• [Goal of the exercise] Within the listing below, count the lines that include "camera" and give the count alone.
Data: Begin
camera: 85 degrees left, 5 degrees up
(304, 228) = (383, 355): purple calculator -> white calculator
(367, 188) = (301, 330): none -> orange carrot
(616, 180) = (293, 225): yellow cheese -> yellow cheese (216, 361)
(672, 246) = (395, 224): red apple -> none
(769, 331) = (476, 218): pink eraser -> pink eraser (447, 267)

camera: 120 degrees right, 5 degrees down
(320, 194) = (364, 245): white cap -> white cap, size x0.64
Data: End
Data: Begin
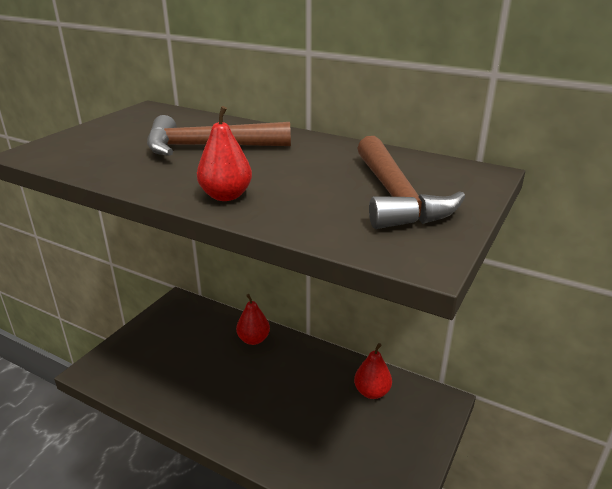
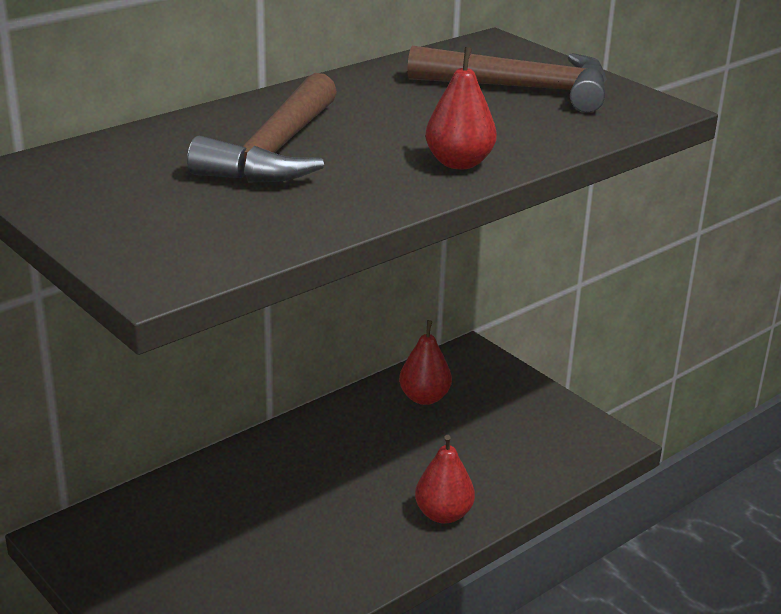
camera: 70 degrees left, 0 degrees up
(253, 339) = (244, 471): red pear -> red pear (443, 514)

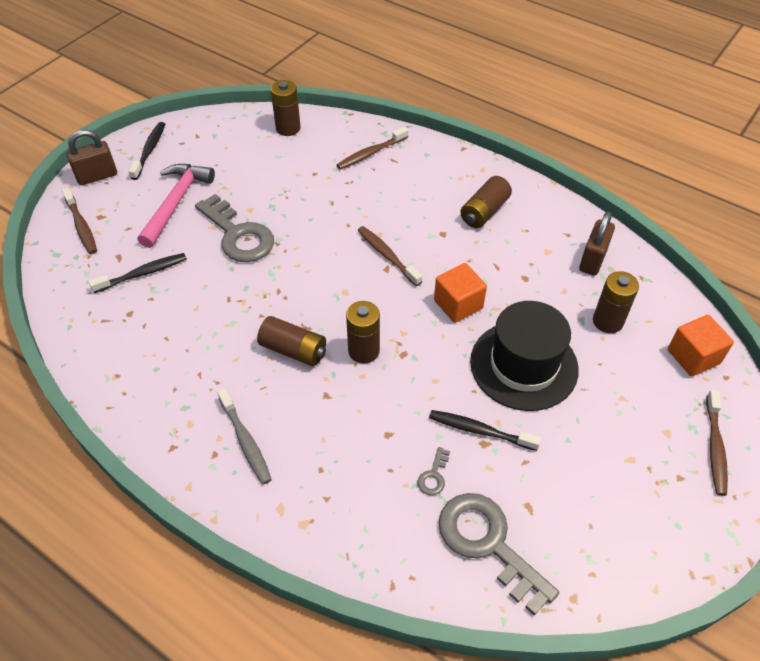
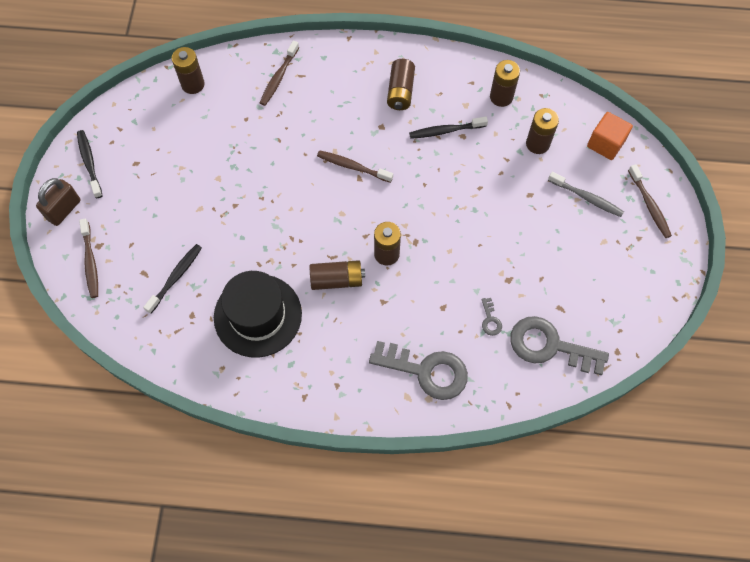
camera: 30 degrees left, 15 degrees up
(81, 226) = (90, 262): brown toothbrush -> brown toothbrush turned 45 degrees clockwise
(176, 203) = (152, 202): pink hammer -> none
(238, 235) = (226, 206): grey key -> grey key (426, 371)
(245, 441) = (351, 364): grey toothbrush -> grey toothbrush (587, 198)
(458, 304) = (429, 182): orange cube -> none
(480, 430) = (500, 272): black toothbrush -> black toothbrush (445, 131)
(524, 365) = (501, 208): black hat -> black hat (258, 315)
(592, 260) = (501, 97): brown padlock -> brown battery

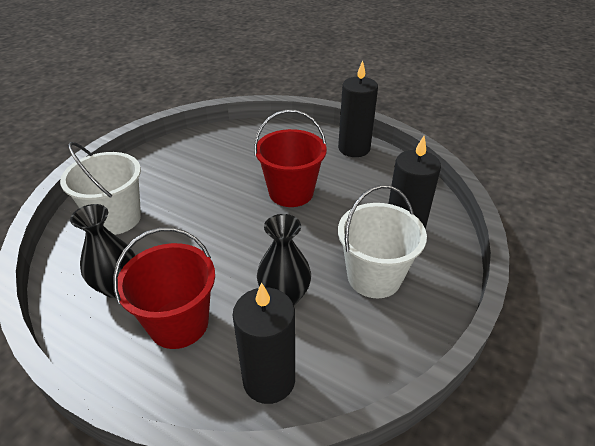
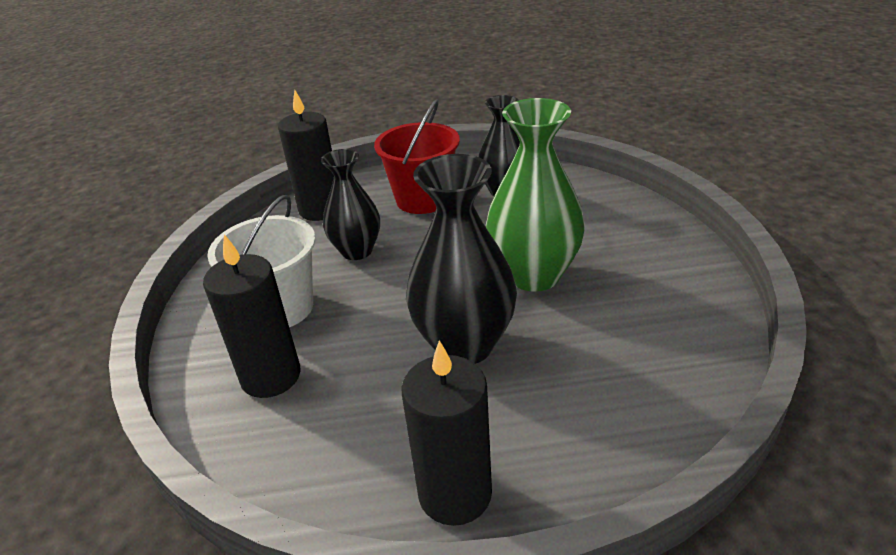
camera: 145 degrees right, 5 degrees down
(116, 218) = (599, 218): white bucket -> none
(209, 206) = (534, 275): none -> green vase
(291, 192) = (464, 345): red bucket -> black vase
Data: End
• [Answer space] 5